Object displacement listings
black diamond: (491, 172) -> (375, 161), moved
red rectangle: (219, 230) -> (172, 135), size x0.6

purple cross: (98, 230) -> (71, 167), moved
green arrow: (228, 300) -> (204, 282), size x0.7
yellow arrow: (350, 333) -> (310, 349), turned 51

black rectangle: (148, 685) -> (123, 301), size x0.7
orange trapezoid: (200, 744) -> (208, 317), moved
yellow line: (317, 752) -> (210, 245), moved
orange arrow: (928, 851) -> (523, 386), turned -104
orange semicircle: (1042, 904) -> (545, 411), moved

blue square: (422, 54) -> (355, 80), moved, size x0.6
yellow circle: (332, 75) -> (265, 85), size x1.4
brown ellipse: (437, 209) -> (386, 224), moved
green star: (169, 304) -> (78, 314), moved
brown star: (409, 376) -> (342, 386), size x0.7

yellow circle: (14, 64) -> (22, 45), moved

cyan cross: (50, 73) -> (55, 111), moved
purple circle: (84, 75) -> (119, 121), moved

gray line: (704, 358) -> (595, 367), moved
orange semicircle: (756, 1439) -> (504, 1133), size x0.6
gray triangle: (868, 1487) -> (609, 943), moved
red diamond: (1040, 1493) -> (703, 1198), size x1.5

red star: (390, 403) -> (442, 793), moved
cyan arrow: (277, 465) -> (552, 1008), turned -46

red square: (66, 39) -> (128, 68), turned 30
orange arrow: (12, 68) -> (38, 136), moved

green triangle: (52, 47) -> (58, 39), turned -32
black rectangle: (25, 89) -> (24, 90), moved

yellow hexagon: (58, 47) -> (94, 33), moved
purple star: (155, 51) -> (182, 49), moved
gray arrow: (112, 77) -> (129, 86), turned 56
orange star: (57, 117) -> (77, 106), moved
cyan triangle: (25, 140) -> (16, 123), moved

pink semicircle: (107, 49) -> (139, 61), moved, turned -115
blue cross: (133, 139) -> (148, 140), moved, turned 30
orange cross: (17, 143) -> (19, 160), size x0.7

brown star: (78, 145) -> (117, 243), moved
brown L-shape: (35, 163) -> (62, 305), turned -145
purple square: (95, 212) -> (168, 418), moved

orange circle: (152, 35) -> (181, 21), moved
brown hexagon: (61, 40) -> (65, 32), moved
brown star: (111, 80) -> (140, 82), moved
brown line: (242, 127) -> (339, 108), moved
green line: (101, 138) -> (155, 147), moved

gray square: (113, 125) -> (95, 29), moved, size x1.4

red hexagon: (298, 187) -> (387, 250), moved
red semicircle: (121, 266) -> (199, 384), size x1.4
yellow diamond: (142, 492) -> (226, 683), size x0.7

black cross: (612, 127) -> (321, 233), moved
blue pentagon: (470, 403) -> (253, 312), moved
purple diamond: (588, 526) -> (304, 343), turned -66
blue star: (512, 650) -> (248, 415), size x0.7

**Work order**
Using the data above, extract exactly the lines from the one that holds "green arrow: (228, 300)" to the one that holds "cyan arrow: (277, 465)", both ends included, and no others.

**Exercise output**
green arrow: (228, 300) -> (204, 282), size x0.7
yellow arrow: (350, 333) -> (310, 349), turned 51

black rectangle: (148, 685) -> (123, 301), size x0.7
orange trapezoid: (200, 744) -> (208, 317), moved
yellow line: (317, 752) -> (210, 245), moved
orange arrow: (928, 851) -> (523, 386), turned -104
orange semicircle: (1042, 904) -> (545, 411), moved

blue square: (422, 54) -> (355, 80), moved, size x0.6
yellow circle: (332, 75) -> (265, 85), size x1.4
brown ellipse: (437, 209) -> (386, 224), moved
green star: (169, 304) -> (78, 314), moved
brown star: (409, 376) -> (342, 386), size x0.7

yellow circle: (14, 64) -> (22, 45), moved

cyan cross: (50, 73) -> (55, 111), moved
purple circle: (84, 75) -> (119, 121), moved

gray line: (704, 358) -> (595, 367), moved
orange semicircle: (756, 1439) -> (504, 1133), size x0.6
gray triangle: (868, 1487) -> (609, 943), moved
red diamond: (1040, 1493) -> (703, 1198), size x1.5

red star: (390, 403) -> (442, 793), moved
cyan arrow: (277, 465) -> (552, 1008), turned -46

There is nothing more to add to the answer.